— How to complete this task —
The line bearing "red camera [677,310,782,394]", together with all lines after it to the end of the material, should be repeated exactly; leave out everything else.

— Supplied data —
▽

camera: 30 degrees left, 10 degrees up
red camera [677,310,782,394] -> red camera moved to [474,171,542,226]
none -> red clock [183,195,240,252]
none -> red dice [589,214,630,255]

△

— Answer box —
red camera [677,310,782,394] -> red camera moved to [474,171,542,226]
none -> red clock [183,195,240,252]
none -> red dice [589,214,630,255]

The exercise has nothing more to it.